EXERCISE GOAL
Where the listing below reaches the line containing "blue pyramid: 5 -> 6", start writing out lines exactly, and stop once the line containing "orange boat: 5 -> 6" has been written.

DATA FOR THIS EXERCISE
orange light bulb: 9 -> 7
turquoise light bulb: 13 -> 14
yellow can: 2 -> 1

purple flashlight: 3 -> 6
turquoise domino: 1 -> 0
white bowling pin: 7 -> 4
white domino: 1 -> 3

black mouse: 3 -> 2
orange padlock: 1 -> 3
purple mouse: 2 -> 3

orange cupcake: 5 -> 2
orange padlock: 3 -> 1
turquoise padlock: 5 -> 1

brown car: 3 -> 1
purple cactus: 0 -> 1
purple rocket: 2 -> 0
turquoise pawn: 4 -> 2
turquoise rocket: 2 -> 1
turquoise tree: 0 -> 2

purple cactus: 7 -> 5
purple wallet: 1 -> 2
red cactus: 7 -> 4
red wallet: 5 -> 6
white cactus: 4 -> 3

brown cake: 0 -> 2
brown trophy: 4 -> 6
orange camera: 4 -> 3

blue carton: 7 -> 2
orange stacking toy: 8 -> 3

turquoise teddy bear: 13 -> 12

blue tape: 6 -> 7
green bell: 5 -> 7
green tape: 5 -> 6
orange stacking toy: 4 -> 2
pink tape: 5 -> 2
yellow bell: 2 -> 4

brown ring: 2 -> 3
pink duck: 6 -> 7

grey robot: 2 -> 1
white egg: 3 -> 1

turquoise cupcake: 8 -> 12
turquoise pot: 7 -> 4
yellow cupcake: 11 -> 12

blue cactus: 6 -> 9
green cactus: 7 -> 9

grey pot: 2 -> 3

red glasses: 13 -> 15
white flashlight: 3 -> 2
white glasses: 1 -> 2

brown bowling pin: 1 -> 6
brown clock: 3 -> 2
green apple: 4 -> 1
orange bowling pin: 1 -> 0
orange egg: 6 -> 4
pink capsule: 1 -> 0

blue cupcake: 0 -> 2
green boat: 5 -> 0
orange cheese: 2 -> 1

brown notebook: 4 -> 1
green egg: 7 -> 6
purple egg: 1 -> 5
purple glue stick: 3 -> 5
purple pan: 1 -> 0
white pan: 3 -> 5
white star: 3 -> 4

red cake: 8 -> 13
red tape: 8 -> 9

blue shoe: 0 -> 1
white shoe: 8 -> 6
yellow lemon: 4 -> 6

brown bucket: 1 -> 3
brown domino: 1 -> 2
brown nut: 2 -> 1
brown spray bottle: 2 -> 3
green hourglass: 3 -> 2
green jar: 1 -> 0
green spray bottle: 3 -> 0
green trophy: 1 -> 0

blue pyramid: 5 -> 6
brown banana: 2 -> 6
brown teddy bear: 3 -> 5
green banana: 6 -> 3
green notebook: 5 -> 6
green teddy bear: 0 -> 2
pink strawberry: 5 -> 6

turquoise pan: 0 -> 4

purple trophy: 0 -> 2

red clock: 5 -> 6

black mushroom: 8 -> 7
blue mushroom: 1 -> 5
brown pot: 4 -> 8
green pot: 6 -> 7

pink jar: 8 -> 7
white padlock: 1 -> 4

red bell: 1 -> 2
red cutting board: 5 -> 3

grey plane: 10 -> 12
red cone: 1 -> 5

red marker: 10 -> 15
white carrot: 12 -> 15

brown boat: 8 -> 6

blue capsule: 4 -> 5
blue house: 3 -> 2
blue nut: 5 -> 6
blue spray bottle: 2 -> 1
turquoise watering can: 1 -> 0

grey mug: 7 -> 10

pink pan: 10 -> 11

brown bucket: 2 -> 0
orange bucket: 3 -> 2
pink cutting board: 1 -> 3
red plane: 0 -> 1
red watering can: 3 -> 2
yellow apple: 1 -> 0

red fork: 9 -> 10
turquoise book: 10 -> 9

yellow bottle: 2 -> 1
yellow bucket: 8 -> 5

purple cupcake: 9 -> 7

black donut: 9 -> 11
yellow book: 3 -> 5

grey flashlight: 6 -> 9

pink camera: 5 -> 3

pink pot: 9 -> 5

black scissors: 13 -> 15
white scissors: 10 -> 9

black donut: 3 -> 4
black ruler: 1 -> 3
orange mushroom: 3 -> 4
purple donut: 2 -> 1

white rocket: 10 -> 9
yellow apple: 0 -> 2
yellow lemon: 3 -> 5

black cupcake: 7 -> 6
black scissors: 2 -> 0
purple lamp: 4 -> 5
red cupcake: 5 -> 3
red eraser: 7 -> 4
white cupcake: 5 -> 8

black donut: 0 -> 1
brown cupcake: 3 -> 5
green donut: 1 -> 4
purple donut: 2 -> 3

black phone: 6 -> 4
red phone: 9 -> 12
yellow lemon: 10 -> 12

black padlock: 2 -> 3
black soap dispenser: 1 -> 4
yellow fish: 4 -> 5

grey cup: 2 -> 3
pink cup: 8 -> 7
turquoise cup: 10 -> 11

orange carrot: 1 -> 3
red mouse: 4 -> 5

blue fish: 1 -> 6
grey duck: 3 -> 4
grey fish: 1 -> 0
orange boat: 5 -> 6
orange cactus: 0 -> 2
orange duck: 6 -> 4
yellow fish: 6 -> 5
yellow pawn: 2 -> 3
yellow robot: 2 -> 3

YOUR RESPONSE
blue pyramid: 5 -> 6
brown banana: 2 -> 6
brown teddy bear: 3 -> 5
green banana: 6 -> 3
green notebook: 5 -> 6
green teddy bear: 0 -> 2
pink strawberry: 5 -> 6

turquoise pan: 0 -> 4

purple trophy: 0 -> 2

red clock: 5 -> 6

black mushroom: 8 -> 7
blue mushroom: 1 -> 5
brown pot: 4 -> 8
green pot: 6 -> 7

pink jar: 8 -> 7
white padlock: 1 -> 4

red bell: 1 -> 2
red cutting board: 5 -> 3

grey plane: 10 -> 12
red cone: 1 -> 5

red marker: 10 -> 15
white carrot: 12 -> 15

brown boat: 8 -> 6

blue capsule: 4 -> 5
blue house: 3 -> 2
blue nut: 5 -> 6
blue spray bottle: 2 -> 1
turquoise watering can: 1 -> 0

grey mug: 7 -> 10

pink pan: 10 -> 11

brown bucket: 2 -> 0
orange bucket: 3 -> 2
pink cutting board: 1 -> 3
red plane: 0 -> 1
red watering can: 3 -> 2
yellow apple: 1 -> 0

red fork: 9 -> 10
turquoise book: 10 -> 9

yellow bottle: 2 -> 1
yellow bucket: 8 -> 5

purple cupcake: 9 -> 7

black donut: 9 -> 11
yellow book: 3 -> 5

grey flashlight: 6 -> 9

pink camera: 5 -> 3

pink pot: 9 -> 5

black scissors: 13 -> 15
white scissors: 10 -> 9

black donut: 3 -> 4
black ruler: 1 -> 3
orange mushroom: 3 -> 4
purple donut: 2 -> 1

white rocket: 10 -> 9
yellow apple: 0 -> 2
yellow lemon: 3 -> 5

black cupcake: 7 -> 6
black scissors: 2 -> 0
purple lamp: 4 -> 5
red cupcake: 5 -> 3
red eraser: 7 -> 4
white cupcake: 5 -> 8

black donut: 0 -> 1
brown cupcake: 3 -> 5
green donut: 1 -> 4
purple donut: 2 -> 3

black phone: 6 -> 4
red phone: 9 -> 12
yellow lemon: 10 -> 12

black padlock: 2 -> 3
black soap dispenser: 1 -> 4
yellow fish: 4 -> 5

grey cup: 2 -> 3
pink cup: 8 -> 7
turquoise cup: 10 -> 11

orange carrot: 1 -> 3
red mouse: 4 -> 5

blue fish: 1 -> 6
grey duck: 3 -> 4
grey fish: 1 -> 0
orange boat: 5 -> 6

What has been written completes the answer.